* **EXERCISE INSTRUCTIONS**:
Give back all of the data exactly, with every picture omitted.

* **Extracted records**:

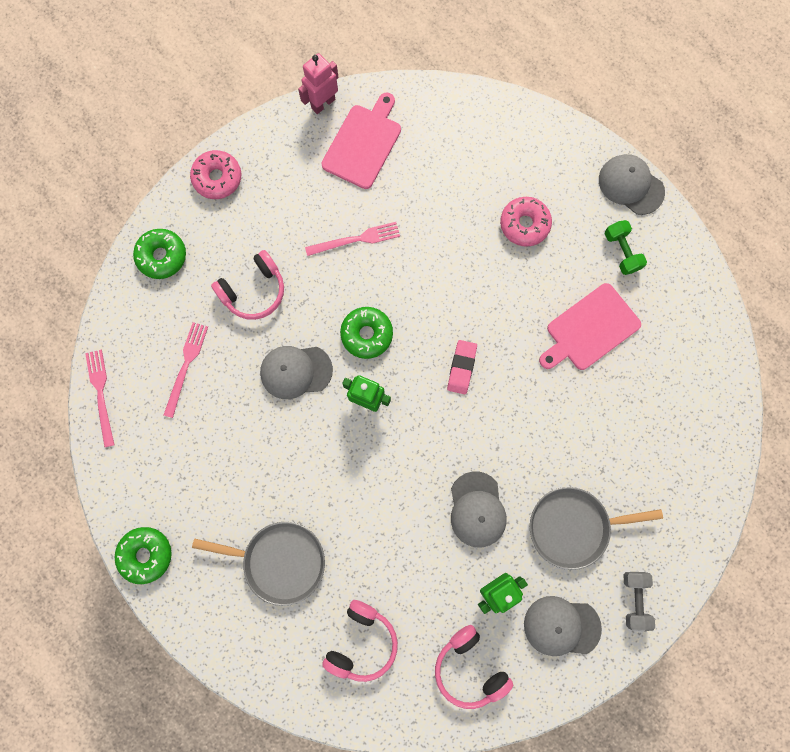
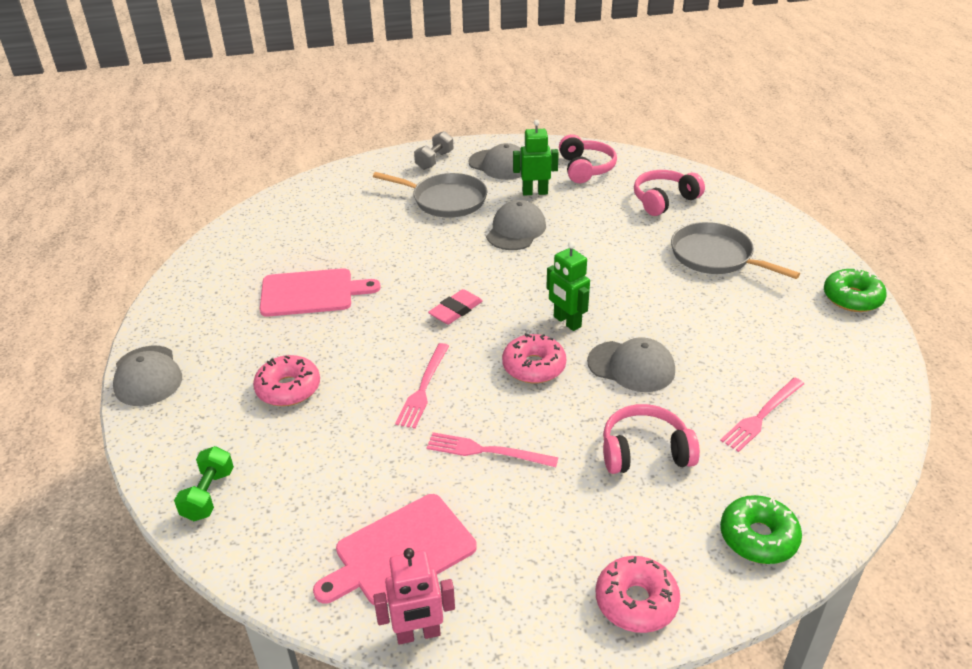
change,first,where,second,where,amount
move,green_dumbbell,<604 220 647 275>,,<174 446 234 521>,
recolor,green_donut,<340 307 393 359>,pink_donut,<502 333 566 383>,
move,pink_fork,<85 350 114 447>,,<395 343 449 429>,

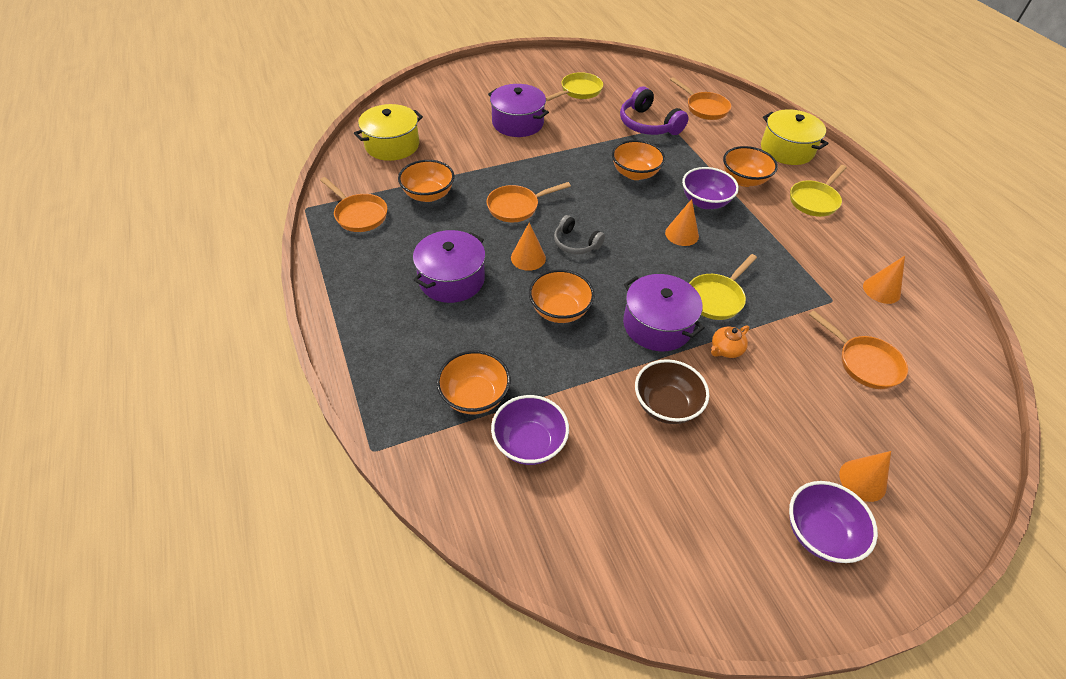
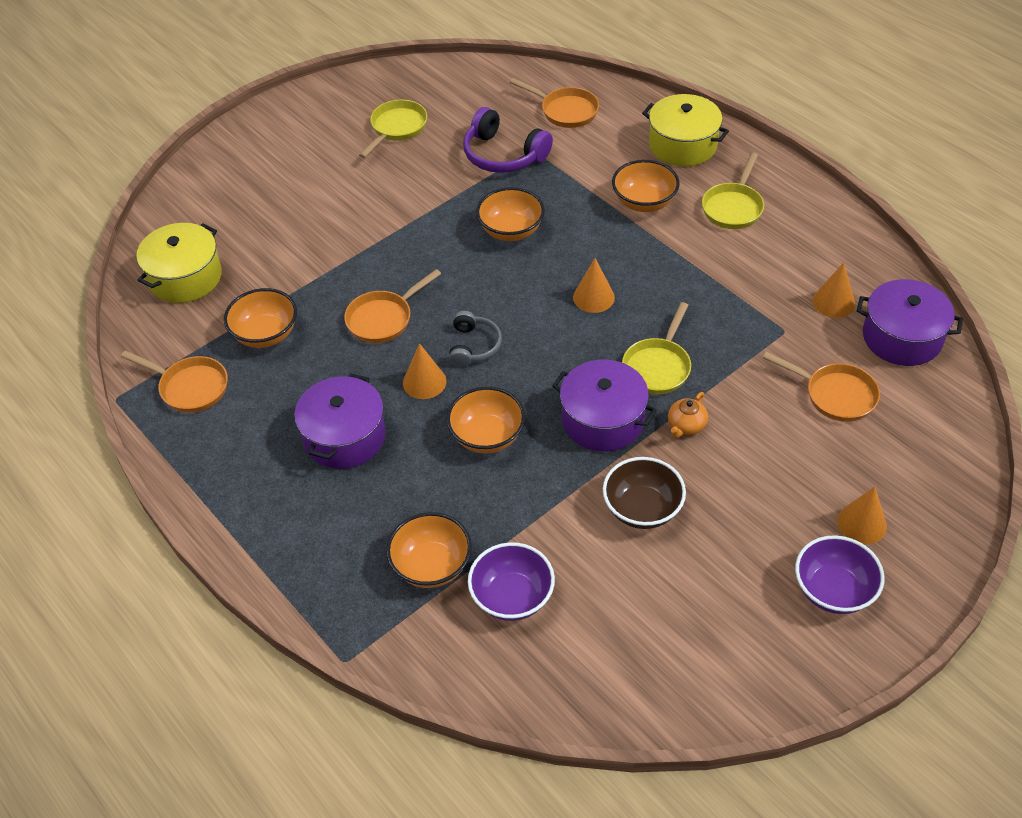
change,first,where,second,where,amount
move,purple_pot,<488 84 549 137>,,<857 279 963 366>,
delete,purple_bowl,<682 167 739 209>,,,
rotate,grey_headphones,<554 215 605 254>,,<449 311 502 367>,105 degrees counterclockwise

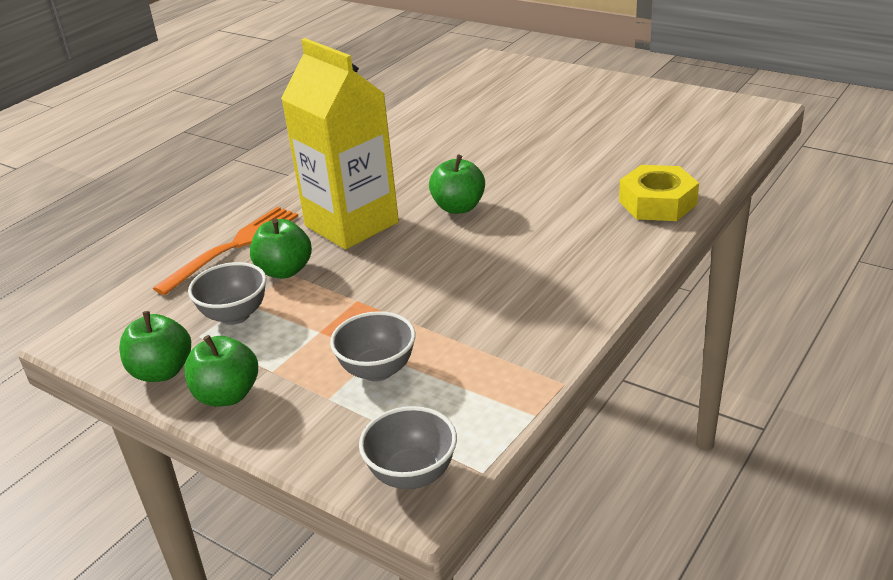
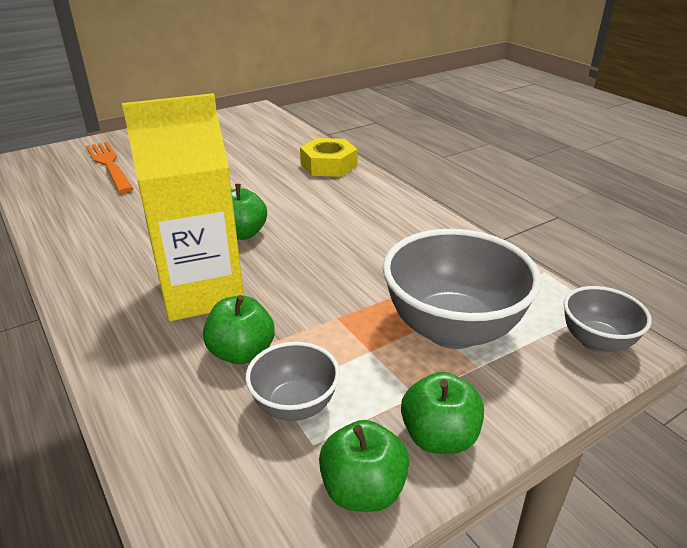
change,first,where,second,where,amount
move,orange_fork,<153 207 298 295>,,<86 142 134 193>,
resize,grey_bowl,<330 311 416 381>,,<383 229 541 349>,x1.87

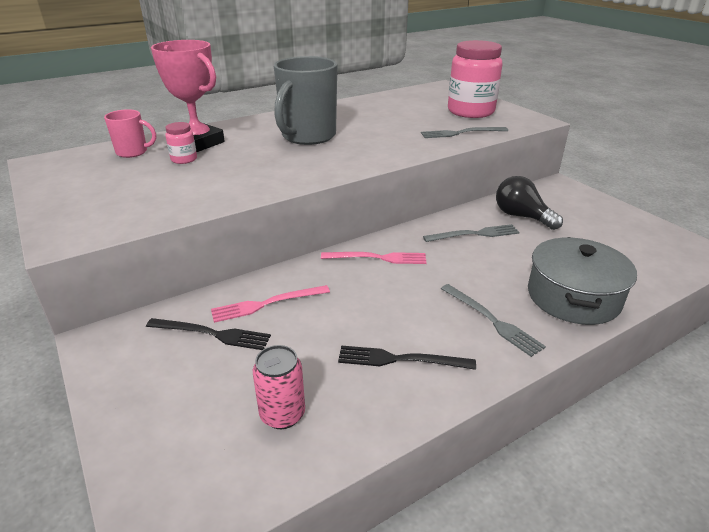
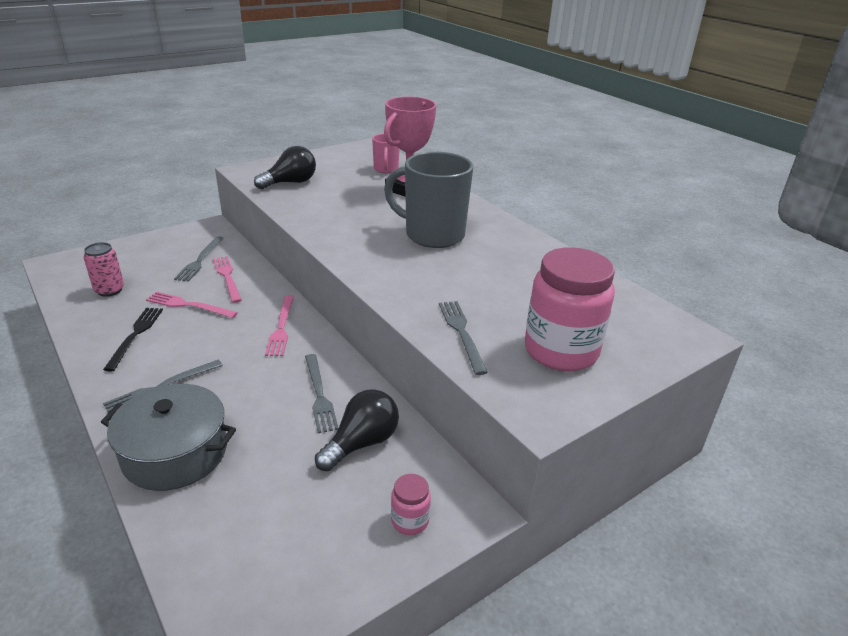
change,first,where,second,where,amount
move,pink_jar,<165 122 197 164>,,<391 474 431 535>,
recolor,black_fork,<146 318 271 350>,grey_fork,<174 236 224 282>,
insert,,,black_light_bulb,<254 146 316 189>,
insert,,,pink_fork,<146 292 238 318>,

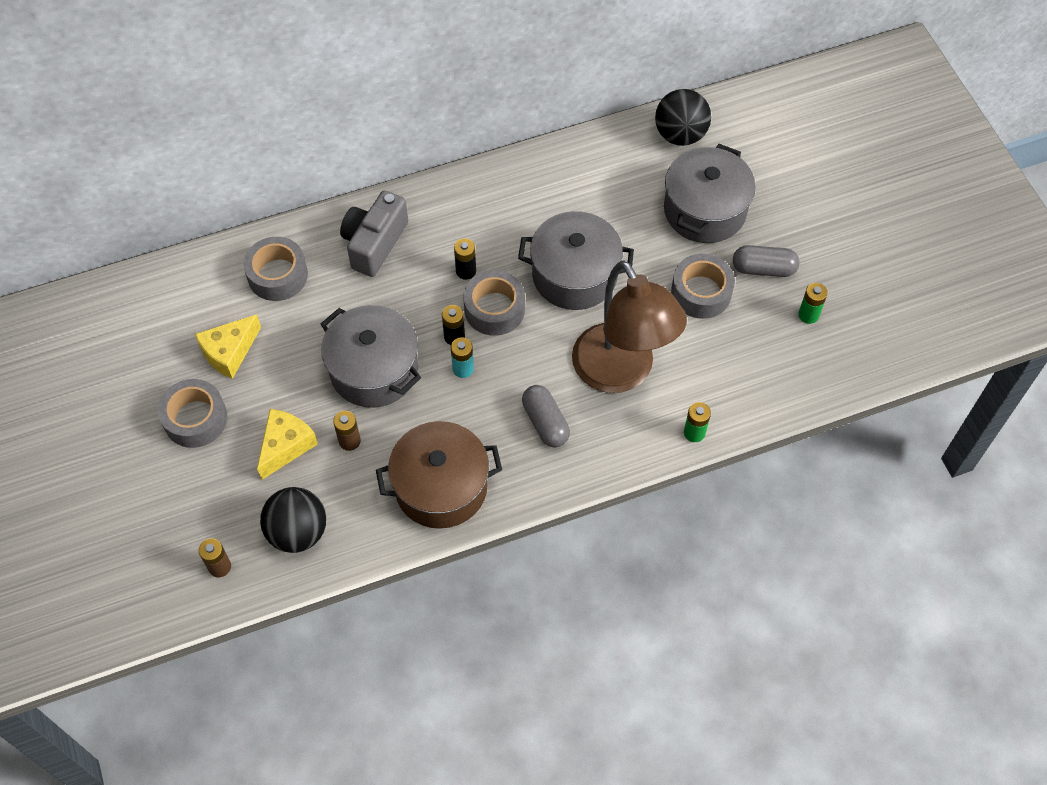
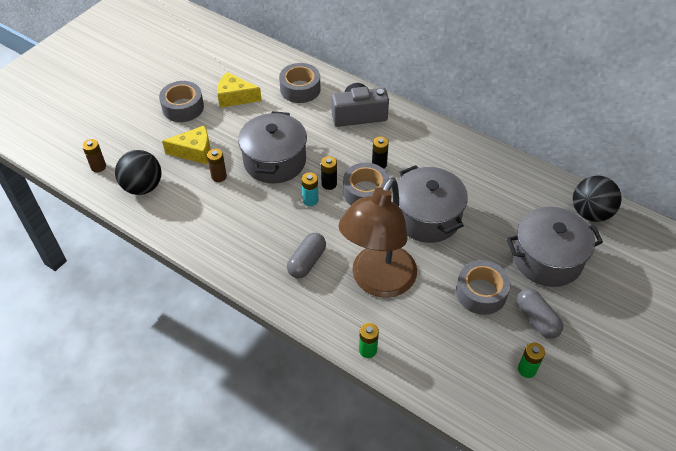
change,first,where,second,where,amount
delete,brown_pot,<376 421 502 529>,,,

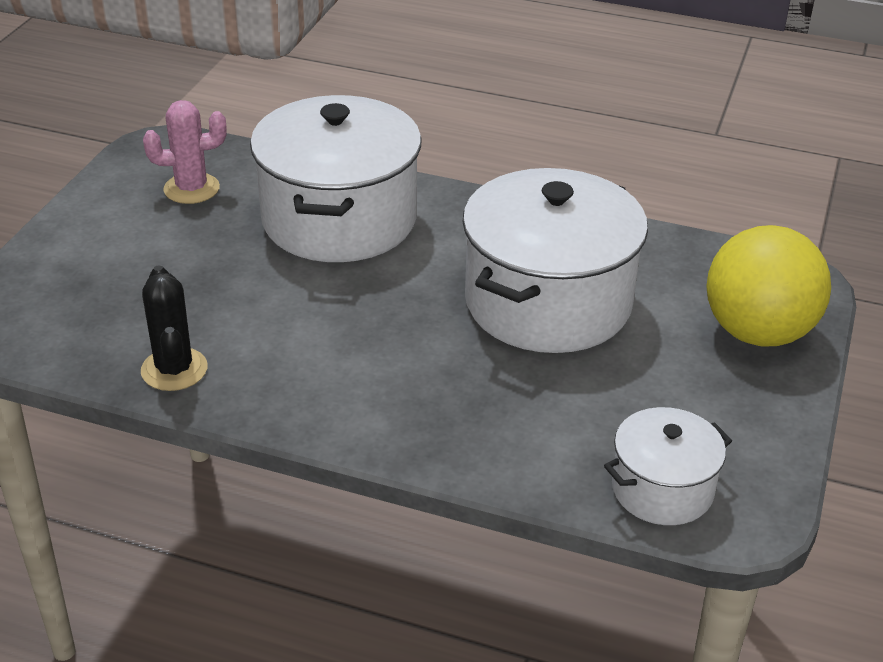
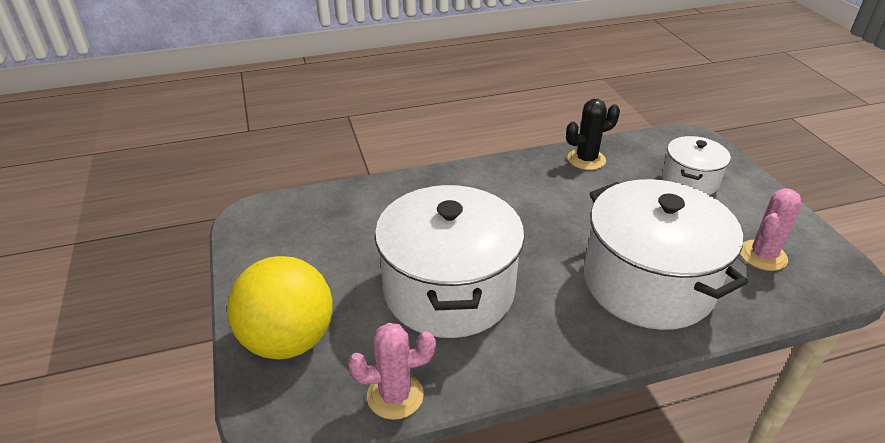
change,first,where,second,where,amount
rotate,black_cactus,<141 265 207 391>,,<566 99 620 170>,60 degrees counterclockwise
move,white_pot,<604 407 732 525>,,<662 136 731 195>,
insert,,,pink_cactus,<348 323 436 420>,

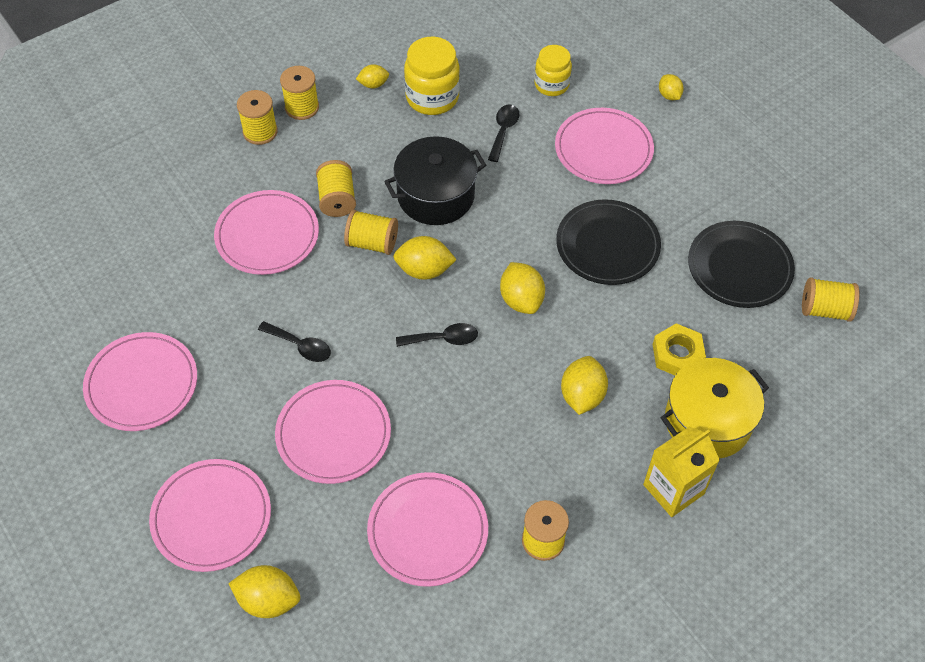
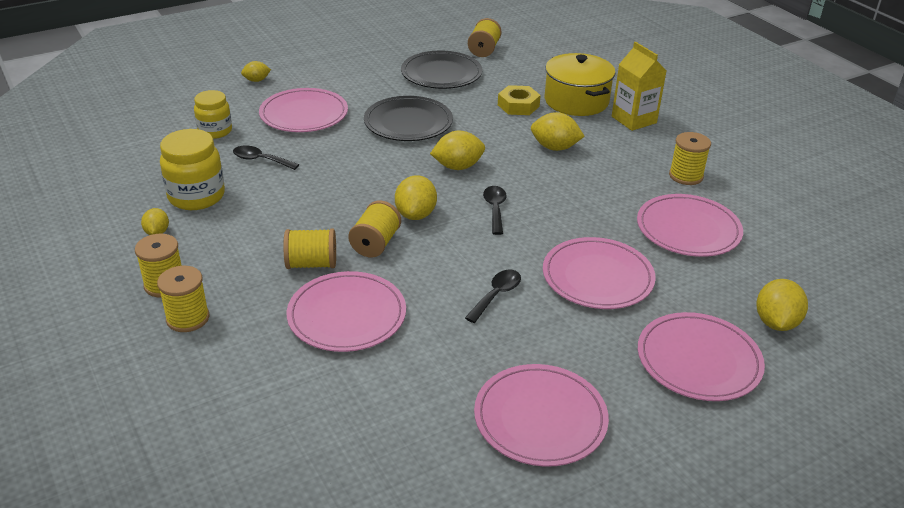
change,first,where,second,where,amount
delete,black_pot,<384 136 486 225>,,,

* **RESULT OF THE EXERCISE**:
change,first,where,second,where,amount
move,green_dumbbell,<604 220 647 275>,,<174 446 234 521>,
recolor,green_donut,<340 307 393 359>,pink_donut,<502 333 566 383>,
move,pink_fork,<85 350 114 447>,,<395 343 449 429>,

change,first,where,second,where,amount
move,purple_pot,<488 84 549 137>,,<857 279 963 366>,
delete,purple_bowl,<682 167 739 209>,,,
rotate,grey_headphones,<554 215 605 254>,,<449 311 502 367>,105 degrees counterclockwise

change,first,where,second,where,amount
move,orange_fork,<153 207 298 295>,,<86 142 134 193>,
resize,grey_bowl,<330 311 416 381>,,<383 229 541 349>,x1.87

change,first,where,second,where,amount
move,pink_jar,<165 122 197 164>,,<391 474 431 535>,
recolor,black_fork,<146 318 271 350>,grey_fork,<174 236 224 282>,
insert,,,black_light_bulb,<254 146 316 189>,
insert,,,pink_fork,<146 292 238 318>,

change,first,where,second,where,amount
delete,brown_pot,<376 421 502 529>,,,

change,first,where,second,where,amount
rotate,black_cactus,<141 265 207 391>,,<566 99 620 170>,60 degrees counterclockwise
move,white_pot,<604 407 732 525>,,<662 136 731 195>,
insert,,,pink_cactus,<348 323 436 420>,

change,first,where,second,where,amount
delete,black_pot,<384 136 486 225>,,,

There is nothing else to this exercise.